»»
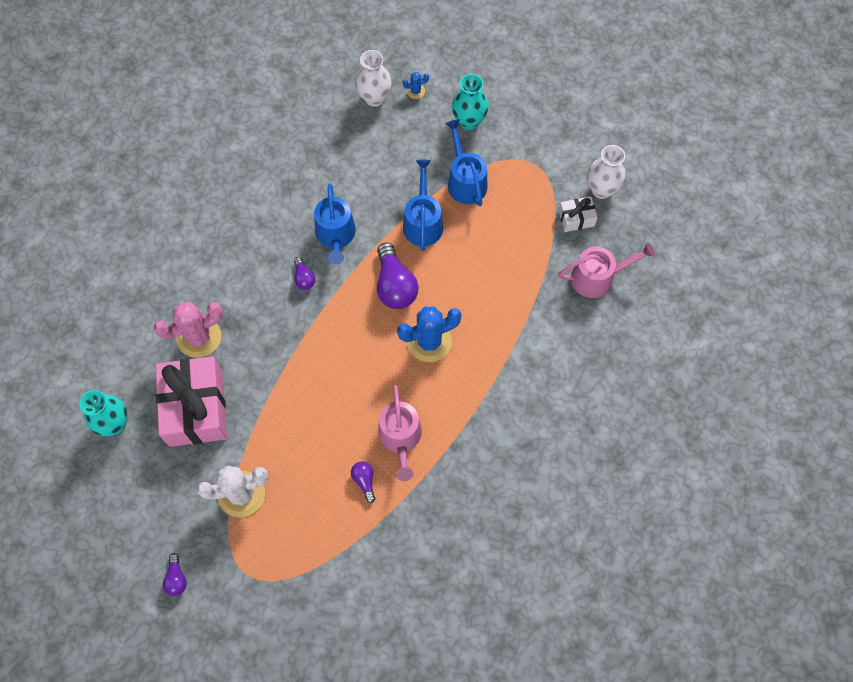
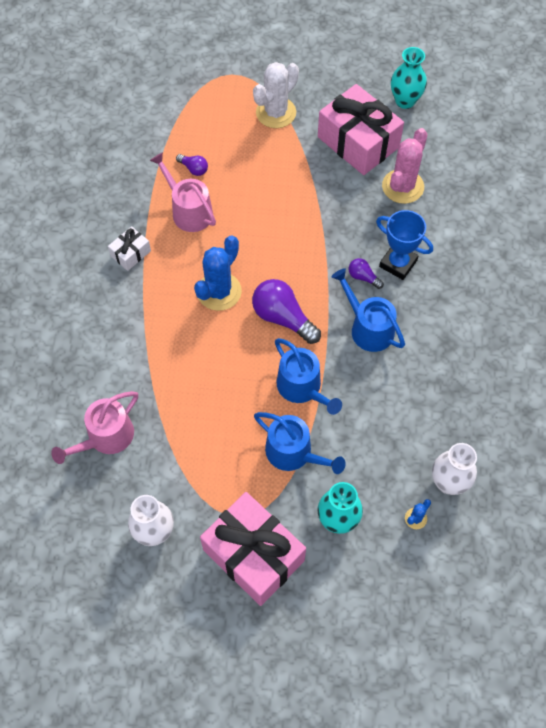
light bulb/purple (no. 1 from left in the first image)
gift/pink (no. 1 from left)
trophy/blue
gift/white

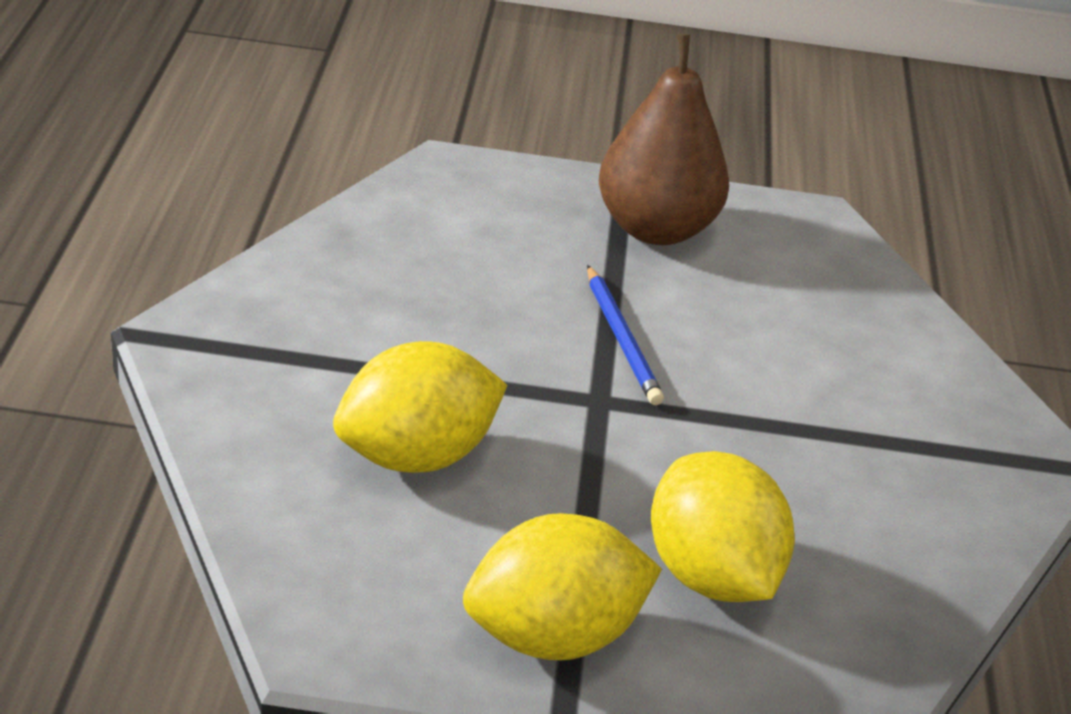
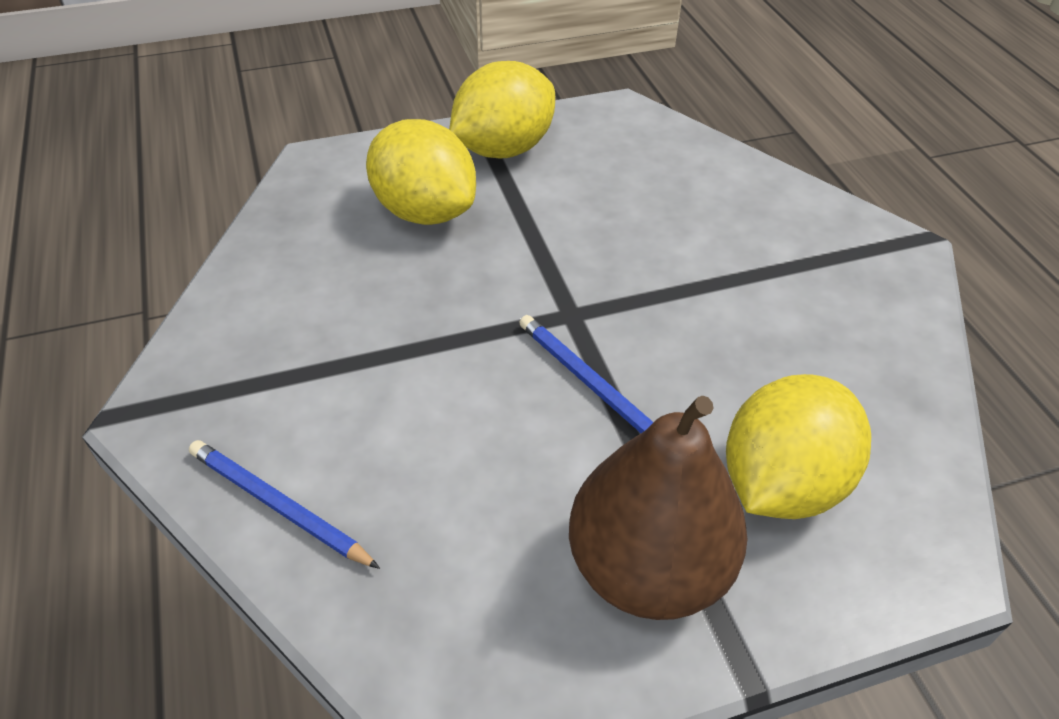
pencil/blue (no. 1 from left)
lemon/yellow (no. 3 from left)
««
◆ Task prompt: Set down every line of the entries above again, exactly as written, but not the pictures.

◆ Task result:
light bulb/purple (no. 1 from left in the first image)
gift/pink (no. 1 from left)
trophy/blue
gift/white

pencil/blue (no. 1 from left)
lemon/yellow (no. 3 from left)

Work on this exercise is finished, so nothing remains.